■ WORK TO BE COMPLETED ■
Could you please output all of the data exactly, without the images?

Stored items
★ ★ ★ ★ ★ ★ ★

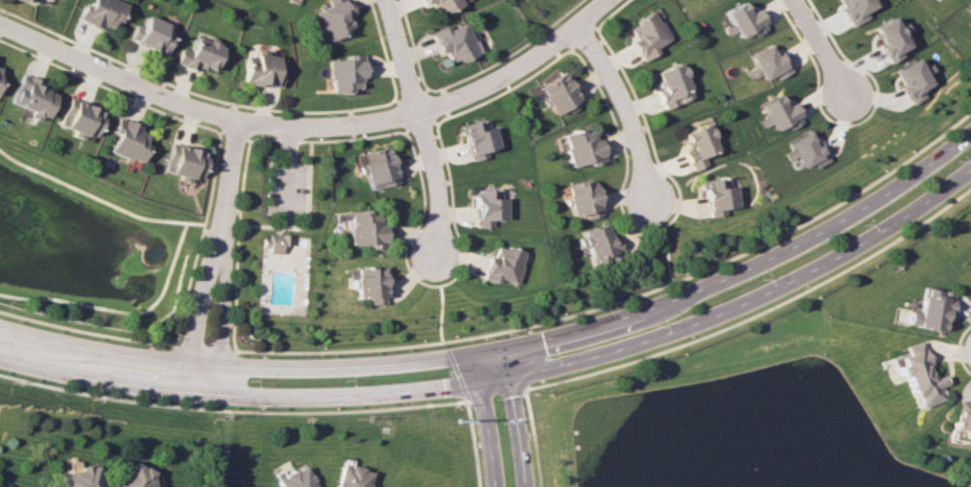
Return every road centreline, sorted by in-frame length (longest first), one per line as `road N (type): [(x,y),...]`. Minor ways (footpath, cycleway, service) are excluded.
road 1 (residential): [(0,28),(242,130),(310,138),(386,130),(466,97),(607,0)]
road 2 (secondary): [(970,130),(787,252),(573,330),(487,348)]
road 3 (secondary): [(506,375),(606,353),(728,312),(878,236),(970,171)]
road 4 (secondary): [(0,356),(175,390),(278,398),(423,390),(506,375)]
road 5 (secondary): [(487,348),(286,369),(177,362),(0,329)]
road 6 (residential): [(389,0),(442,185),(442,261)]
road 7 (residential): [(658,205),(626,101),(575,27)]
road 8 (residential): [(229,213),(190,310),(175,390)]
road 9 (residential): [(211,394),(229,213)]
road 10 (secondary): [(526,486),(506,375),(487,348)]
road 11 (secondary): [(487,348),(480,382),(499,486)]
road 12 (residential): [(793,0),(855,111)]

★ ★ ★ ★ ★ ★ ★

■ ANSWER BELOW ■
Return every road centreline, sorted by in-frame length (longest first), one per line as `road N (type): [(x,y),...]`. Minor ways (footpath, cycleway, service) are excluded.
road 1 (residential): [(0,28),(242,130),(310,138),(386,130),(466,97),(607,0)]
road 2 (secondary): [(970,130),(787,252),(573,330),(487,348)]
road 3 (secondary): [(506,375),(606,353),(728,312),(878,236),(970,171)]
road 4 (secondary): [(0,356),(175,390),(278,398),(423,390),(506,375)]
road 5 (secondary): [(487,348),(286,369),(177,362),(0,329)]
road 6 (residential): [(389,0),(442,185),(442,261)]
road 7 (residential): [(658,205),(626,101),(575,27)]
road 8 (residential): [(229,213),(190,310),(175,390)]
road 9 (residential): [(211,394),(229,213)]
road 10 (secondary): [(526,486),(506,375),(487,348)]
road 11 (secondary): [(487,348),(480,382),(499,486)]
road 12 (residential): [(793,0),(855,111)]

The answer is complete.